* Dataset records
* * * * * * *

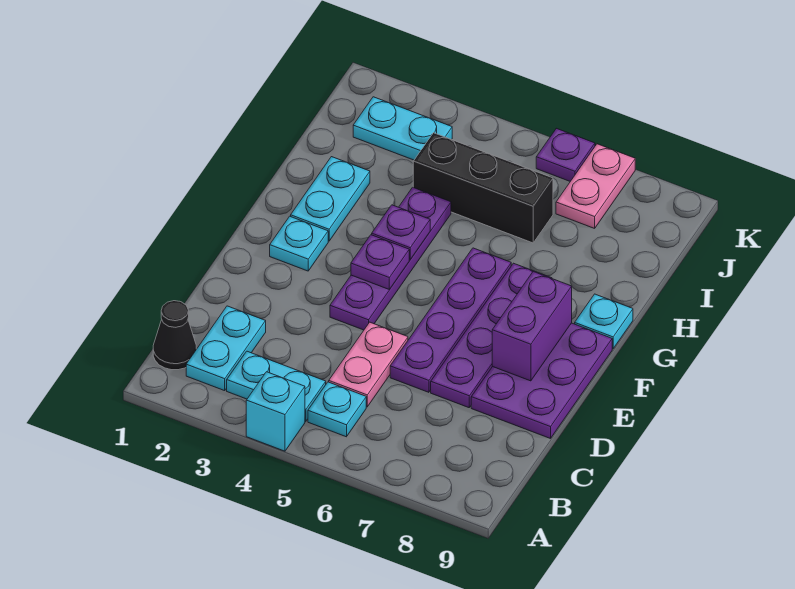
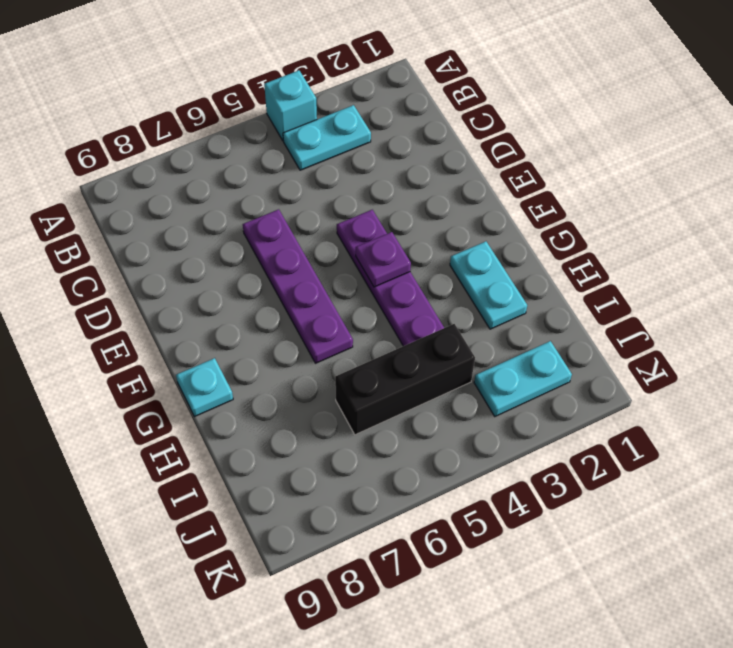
none -> black cone B1 level 1
none -> cyan plate B2:C2 level 1
none -> cyan plate B5 level 1

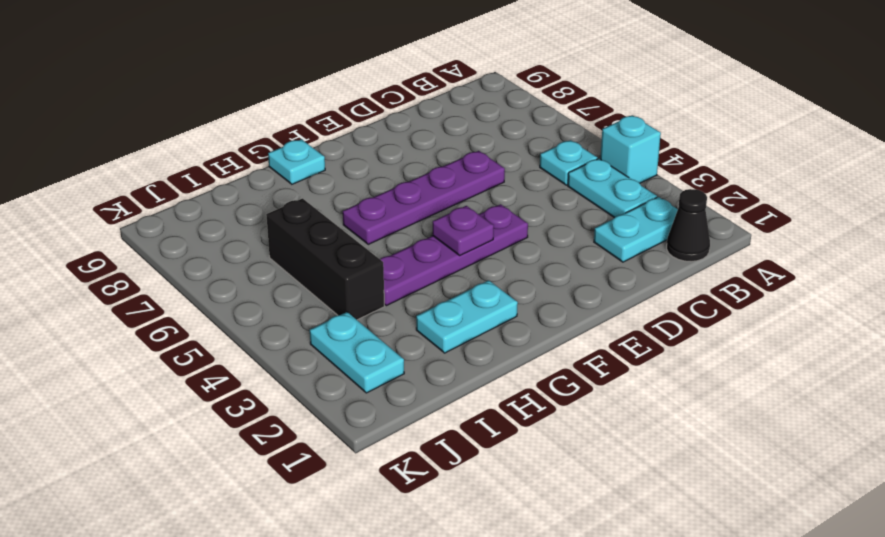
none -> pink plate C5:D5 level 1
none -> purple plate D7:G7 level 1
none -> purple plate D8:F9 level 1

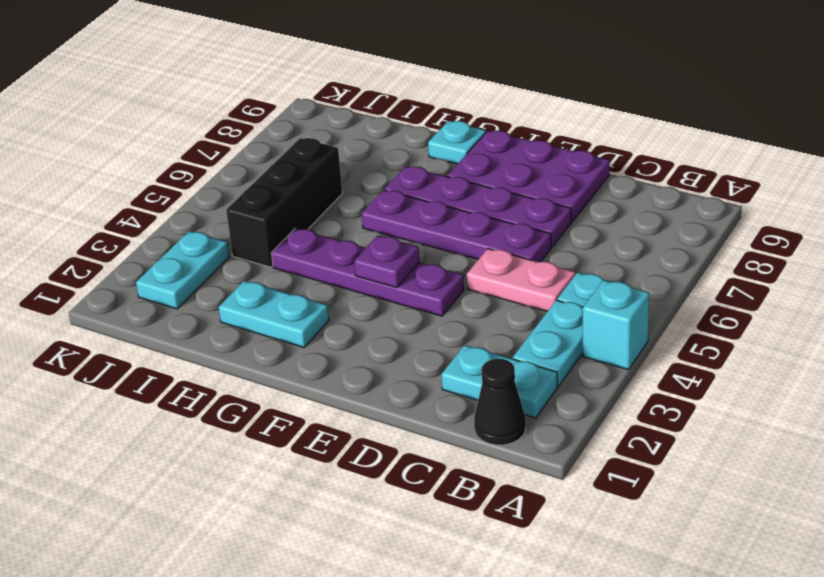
none -> cyan plate F2 level 1
none -> pink plate J7:K7 level 1
none -> purple plate K6 level 1

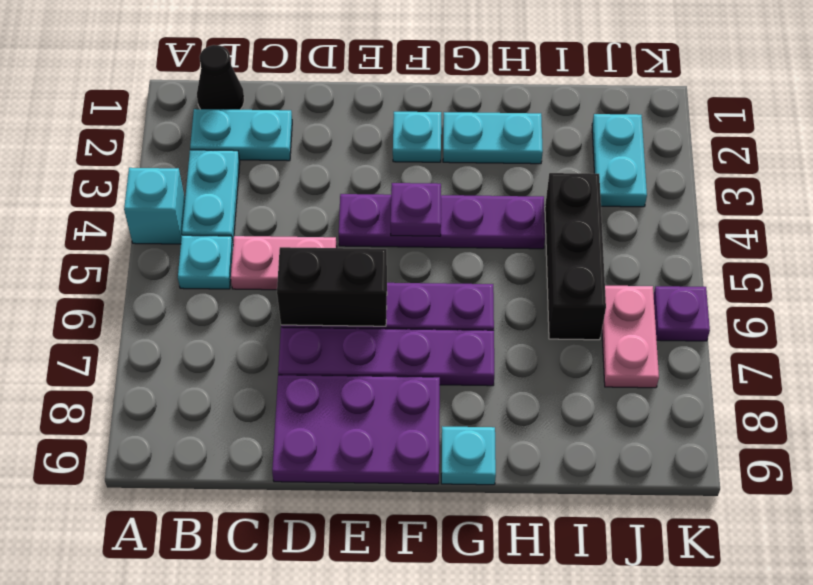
black brick D6:E6 level 2 -> none
pink plate J6:J7 level 1 -> pink plate J7:K7 level 1
none -> purple brick E8:F8 level 2
none -> purple plate G4 level 2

* * * * * * *

* ABOUT THIS EXERCISE
In the copy, include every entry above exactly and leave out each picture.

* RESULT BELOW
none -> black cone B1 level 1
none -> cyan plate B2:C2 level 1
none -> cyan plate B5 level 1

none -> pink plate C5:D5 level 1
none -> purple plate D7:G7 level 1
none -> purple plate D8:F9 level 1

none -> cyan plate F2 level 1
none -> pink plate J7:K7 level 1
none -> purple plate K6 level 1

black brick D6:E6 level 2 -> none
pink plate J6:J7 level 1 -> pink plate J7:K7 level 1
none -> purple brick E8:F8 level 2
none -> purple plate G4 level 2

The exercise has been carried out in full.